:: TASK DETAILS ::
In the listing below, turn the lines from the one containing "You are a GUI" through the one containing "What are the", inclusive, into a JSON list of strings, one string per line, leaving out blank lines.
......
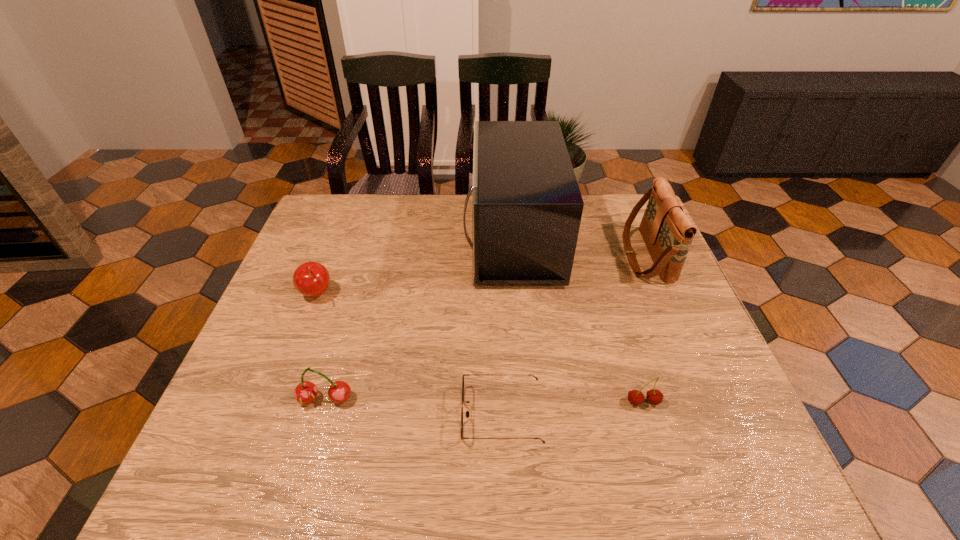
At what (x,y) coordinates should I click in order to perform the action: click on the tallest object. Please return your answer as a coordinate pair (x, y). Looking at the image, I should click on (x=527, y=207).

I want to click on the rightmost object, so click(x=667, y=232).

Identify the location of the fifth shortest object. This screenshot has width=960, height=540. (667, 232).

This screenshot has height=540, width=960. I want to click on the leftmost cherry, so click(311, 279).

You are a GUI agent. You are given a task and a screenshot of the screen. Output one action in this format:
    pyautogui.click(x=<x>, y=<y>)
    Task: Click on the leftmost object
    The image size is (960, 540).
    Given the screenshot: What is the action you would take?
    pyautogui.click(x=311, y=279)

What are the coordinates of `the second cherry from right to left` in the screenshot? It's located at (305, 392).

I want to click on the rightmost cherry, so click(x=635, y=397).

Locate an element on the screen. the second object from right to left is located at coordinates (635, 397).

In order to click on sunglasses in this screenshot , I will do `click(467, 412)`.

Where is `vacant area situated with the door open on the microwave oven`? vacant area situated with the door open on the microwave oven is located at coordinates (406, 238).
......
:: ANSWER TO THIS PROBLEM ::
[
  "You are a GUI agent. You are given a task and a screenshot of the screen. Output one action in this format:",
  "    pyautogui.click(x=<x>, y=<y>)",
  "    Task: Click on the leftmost object",
  "    The image size is (960, 540).",
  "    Given the screenshot: What is the action you would take?",
  "    pyautogui.click(x=311, y=279)",
  "What are the coordinates of `the second cherry from right to left` in the screenshot? It's located at (305, 392)."
]